Top of SOURCE INFORMATION
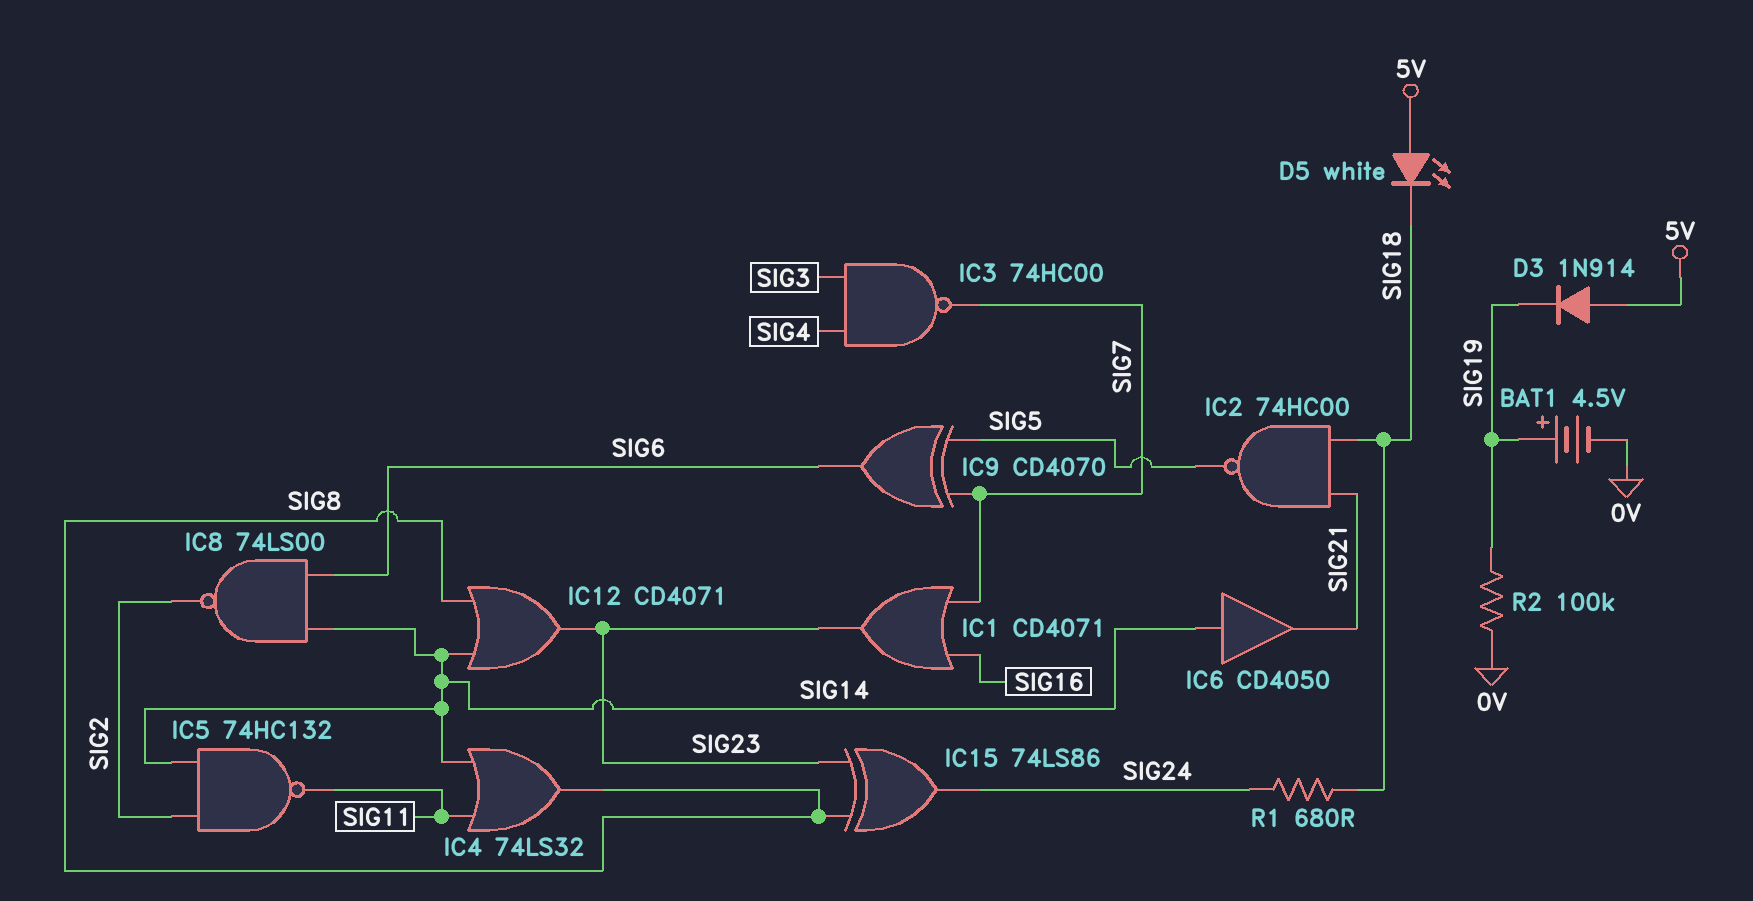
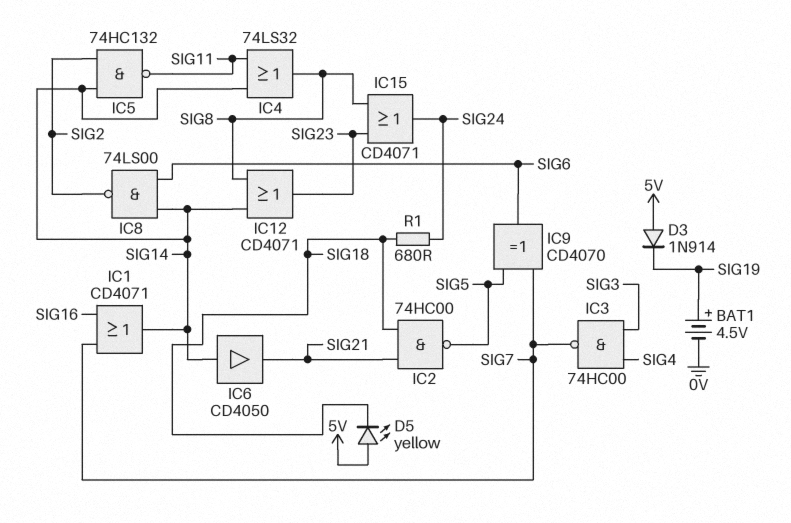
D5: LED white (A 5V, K SIG18) -> LED yellow (A 5V, K SIG18)
IC1: OR CD4071 (in SIG7, in SIG16, out SIG23) -> OR CD4071 (in SIG7, in SIG16, out SIG14)
IC15: XOR 74LS86 (in SIG8, in SIG23, out SIG24) -> OR CD4071 (in SIG8, in SIG23, out SIG24)
R2: 100k (0V, SIG19) -> none

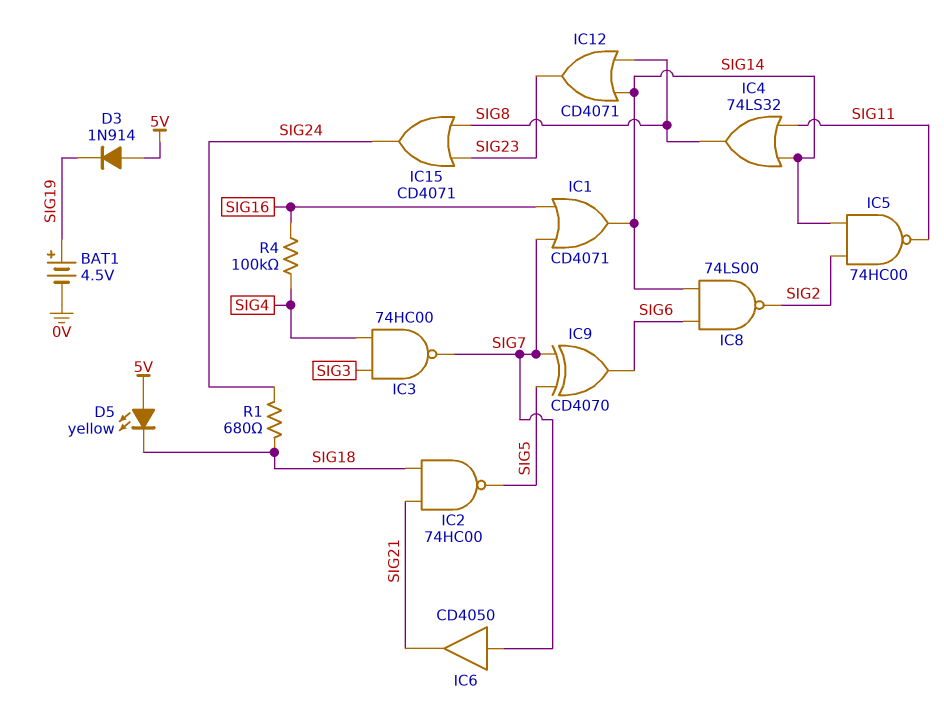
IC5: NAND 74HC132 (in SIG2, in SIG14, out SIG11) -> NAND 74HC00 (in SIG2, in SIG14, out SIG11)
IC6: buffer CD4050 (in SIG14, out SIG21) -> buffer CD4050 (in SIG7, out SIG21)
R4: none -> 100k (SIG4, SIG16)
Bottom of SOURCE INFORMATION
Having located the line with "IC15: XOR 74LS86", transcribe exactly and only the lines from it to the final line of the material, skipping the pictures.

SOLUTION BELOW »
IC15: XOR 74LS86 (in SIG8, in SIG23, out SIG24) -> OR CD4071 (in SIG8, in SIG23, out SIG24)
R2: 100k (0V, SIG19) -> none

IC5: NAND 74HC132 (in SIG2, in SIG14, out SIG11) -> NAND 74HC00 (in SIG2, in SIG14, out SIG11)
IC6: buffer CD4050 (in SIG14, out SIG21) -> buffer CD4050 (in SIG7, out SIG21)
R4: none -> 100k (SIG4, SIG16)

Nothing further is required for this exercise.